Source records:
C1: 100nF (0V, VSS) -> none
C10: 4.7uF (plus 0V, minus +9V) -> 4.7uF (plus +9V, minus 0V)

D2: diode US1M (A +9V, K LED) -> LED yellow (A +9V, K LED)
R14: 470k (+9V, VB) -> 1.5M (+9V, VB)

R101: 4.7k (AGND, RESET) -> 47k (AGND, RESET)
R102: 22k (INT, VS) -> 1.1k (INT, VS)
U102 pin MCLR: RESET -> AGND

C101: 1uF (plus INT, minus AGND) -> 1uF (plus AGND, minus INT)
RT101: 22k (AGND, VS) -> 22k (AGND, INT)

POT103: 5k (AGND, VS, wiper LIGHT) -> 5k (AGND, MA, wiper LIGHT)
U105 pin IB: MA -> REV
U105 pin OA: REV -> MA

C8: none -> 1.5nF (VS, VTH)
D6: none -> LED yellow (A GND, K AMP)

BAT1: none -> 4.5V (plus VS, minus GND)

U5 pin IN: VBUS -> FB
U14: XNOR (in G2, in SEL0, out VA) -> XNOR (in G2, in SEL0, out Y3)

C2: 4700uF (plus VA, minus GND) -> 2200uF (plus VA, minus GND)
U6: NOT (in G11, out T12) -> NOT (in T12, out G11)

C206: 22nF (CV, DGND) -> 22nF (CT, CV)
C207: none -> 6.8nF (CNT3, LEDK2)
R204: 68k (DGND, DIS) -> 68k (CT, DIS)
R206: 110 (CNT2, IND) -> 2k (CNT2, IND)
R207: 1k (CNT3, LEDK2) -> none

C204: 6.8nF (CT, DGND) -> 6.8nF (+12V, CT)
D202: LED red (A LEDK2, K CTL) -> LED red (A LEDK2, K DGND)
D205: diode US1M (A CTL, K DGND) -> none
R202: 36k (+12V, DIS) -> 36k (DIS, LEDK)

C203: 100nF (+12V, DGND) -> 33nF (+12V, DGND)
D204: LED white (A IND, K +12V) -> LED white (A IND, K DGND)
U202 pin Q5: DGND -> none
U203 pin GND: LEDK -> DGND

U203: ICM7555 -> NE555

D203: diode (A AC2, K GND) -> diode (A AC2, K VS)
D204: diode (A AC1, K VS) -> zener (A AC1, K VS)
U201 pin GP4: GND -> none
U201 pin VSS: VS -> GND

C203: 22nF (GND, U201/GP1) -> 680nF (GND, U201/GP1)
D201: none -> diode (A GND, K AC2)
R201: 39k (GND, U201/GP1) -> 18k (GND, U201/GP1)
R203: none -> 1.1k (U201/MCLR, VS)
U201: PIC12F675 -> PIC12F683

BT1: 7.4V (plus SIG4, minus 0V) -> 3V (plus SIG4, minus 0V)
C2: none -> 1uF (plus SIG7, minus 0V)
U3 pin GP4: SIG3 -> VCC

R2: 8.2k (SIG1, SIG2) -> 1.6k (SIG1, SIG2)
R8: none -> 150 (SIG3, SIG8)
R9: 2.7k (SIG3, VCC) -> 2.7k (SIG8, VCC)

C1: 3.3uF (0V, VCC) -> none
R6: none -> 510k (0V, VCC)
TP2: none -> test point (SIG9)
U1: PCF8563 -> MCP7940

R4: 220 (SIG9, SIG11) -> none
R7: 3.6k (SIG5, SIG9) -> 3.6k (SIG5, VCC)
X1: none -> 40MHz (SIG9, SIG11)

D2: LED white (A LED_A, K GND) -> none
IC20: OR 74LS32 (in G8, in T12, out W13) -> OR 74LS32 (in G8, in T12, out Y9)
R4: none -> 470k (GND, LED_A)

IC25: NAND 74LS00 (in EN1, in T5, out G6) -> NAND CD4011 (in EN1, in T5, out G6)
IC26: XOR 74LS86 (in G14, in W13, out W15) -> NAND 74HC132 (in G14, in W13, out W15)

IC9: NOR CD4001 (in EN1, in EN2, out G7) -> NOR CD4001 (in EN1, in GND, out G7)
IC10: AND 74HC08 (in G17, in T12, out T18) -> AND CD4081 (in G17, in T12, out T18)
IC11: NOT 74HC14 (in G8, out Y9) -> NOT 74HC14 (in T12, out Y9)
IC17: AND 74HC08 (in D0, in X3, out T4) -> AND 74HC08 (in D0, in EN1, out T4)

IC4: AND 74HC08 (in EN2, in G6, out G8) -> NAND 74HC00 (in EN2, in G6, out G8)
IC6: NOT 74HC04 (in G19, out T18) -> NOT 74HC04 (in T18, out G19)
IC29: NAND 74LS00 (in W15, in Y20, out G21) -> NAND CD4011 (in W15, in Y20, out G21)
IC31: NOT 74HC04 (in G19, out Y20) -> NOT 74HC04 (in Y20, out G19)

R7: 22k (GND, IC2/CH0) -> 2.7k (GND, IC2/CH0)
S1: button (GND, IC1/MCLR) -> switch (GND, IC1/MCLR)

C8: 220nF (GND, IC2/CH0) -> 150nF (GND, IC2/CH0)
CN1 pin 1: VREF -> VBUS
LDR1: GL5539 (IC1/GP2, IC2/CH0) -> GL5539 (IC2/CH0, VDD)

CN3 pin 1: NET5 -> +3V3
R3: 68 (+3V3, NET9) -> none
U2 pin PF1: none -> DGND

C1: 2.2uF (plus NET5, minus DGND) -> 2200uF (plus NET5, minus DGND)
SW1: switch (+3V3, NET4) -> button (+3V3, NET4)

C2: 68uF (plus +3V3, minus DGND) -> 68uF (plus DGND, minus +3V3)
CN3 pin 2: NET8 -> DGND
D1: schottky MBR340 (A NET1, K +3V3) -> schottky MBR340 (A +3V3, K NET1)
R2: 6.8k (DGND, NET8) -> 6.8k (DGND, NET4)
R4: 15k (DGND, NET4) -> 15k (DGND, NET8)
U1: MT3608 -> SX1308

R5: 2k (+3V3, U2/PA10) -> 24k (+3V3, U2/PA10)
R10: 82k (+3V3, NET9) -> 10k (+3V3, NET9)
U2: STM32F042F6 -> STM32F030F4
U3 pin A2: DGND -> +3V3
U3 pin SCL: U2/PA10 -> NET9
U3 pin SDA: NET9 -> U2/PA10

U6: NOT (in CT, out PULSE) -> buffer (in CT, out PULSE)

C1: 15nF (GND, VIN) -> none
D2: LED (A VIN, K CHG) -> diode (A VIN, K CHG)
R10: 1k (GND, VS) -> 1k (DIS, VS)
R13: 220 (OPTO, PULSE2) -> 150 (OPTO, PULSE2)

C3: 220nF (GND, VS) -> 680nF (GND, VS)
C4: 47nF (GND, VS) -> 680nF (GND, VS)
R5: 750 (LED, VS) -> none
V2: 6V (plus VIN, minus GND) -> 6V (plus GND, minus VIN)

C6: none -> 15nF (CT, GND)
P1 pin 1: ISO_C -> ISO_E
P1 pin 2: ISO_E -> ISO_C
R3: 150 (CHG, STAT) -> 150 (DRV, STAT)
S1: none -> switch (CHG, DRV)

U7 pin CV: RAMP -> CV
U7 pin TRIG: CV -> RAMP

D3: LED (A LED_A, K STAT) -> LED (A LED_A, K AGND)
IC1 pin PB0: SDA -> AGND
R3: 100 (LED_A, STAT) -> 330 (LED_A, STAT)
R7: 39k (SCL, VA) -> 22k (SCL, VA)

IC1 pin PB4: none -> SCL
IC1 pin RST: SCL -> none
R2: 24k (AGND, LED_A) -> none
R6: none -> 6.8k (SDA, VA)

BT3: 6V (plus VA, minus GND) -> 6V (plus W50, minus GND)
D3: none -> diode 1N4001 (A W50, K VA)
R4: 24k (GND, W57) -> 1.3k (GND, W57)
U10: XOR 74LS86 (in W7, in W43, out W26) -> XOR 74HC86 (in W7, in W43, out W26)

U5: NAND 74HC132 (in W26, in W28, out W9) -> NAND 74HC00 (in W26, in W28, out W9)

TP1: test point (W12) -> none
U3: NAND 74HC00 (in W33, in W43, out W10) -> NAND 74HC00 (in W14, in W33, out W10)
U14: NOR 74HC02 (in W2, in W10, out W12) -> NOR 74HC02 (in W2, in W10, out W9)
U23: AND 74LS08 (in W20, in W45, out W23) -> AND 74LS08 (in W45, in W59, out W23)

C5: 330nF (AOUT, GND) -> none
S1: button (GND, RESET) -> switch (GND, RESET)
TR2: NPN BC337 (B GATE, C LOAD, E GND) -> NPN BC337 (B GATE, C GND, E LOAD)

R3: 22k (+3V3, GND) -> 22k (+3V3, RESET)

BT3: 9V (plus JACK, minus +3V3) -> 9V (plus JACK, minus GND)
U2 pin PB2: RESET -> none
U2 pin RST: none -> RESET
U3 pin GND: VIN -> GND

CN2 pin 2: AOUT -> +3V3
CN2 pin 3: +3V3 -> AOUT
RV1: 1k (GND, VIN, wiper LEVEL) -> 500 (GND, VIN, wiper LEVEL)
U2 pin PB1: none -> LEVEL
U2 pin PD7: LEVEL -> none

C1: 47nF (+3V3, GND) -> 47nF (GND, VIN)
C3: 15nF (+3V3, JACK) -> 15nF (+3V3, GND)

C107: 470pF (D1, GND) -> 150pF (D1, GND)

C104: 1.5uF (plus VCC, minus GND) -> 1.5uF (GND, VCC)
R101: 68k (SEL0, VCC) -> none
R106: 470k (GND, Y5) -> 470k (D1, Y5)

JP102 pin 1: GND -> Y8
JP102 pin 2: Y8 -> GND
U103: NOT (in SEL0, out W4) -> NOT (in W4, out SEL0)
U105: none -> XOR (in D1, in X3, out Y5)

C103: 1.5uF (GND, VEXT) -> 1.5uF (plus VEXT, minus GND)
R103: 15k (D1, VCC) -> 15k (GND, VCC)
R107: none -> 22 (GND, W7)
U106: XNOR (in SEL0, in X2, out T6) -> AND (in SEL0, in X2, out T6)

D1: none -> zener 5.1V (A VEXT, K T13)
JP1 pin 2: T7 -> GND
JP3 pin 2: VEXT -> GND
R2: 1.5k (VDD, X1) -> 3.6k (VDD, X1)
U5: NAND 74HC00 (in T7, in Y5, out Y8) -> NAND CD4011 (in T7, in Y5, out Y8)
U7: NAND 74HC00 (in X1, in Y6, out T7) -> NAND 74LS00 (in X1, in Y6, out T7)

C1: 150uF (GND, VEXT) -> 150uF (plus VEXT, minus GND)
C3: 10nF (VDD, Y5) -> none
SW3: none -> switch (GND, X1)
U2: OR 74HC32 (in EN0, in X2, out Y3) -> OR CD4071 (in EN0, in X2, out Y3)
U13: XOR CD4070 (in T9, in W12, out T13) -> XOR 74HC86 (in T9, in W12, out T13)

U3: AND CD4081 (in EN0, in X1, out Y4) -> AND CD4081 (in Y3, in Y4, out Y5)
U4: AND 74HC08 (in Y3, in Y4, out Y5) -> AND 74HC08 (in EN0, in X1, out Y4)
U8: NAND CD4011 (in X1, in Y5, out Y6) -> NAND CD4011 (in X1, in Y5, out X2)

### TASK DIRECTIONS
Nothing should appear in the answer except the lines above from the line with "C5: 330nF (AOUT, GND) -> none" through the line with "U2 pin PB2: RESET -> none", both included, written out exactly.

### ANSWER FOR THIS EXERCISE
C5: 330nF (AOUT, GND) -> none
S1: button (GND, RESET) -> switch (GND, RESET)
TR2: NPN BC337 (B GATE, C LOAD, E GND) -> NPN BC337 (B GATE, C GND, E LOAD)

R3: 22k (+3V3, GND) -> 22k (+3V3, RESET)

BT3: 9V (plus JACK, minus +3V3) -> 9V (plus JACK, minus GND)
U2 pin PB2: RESET -> none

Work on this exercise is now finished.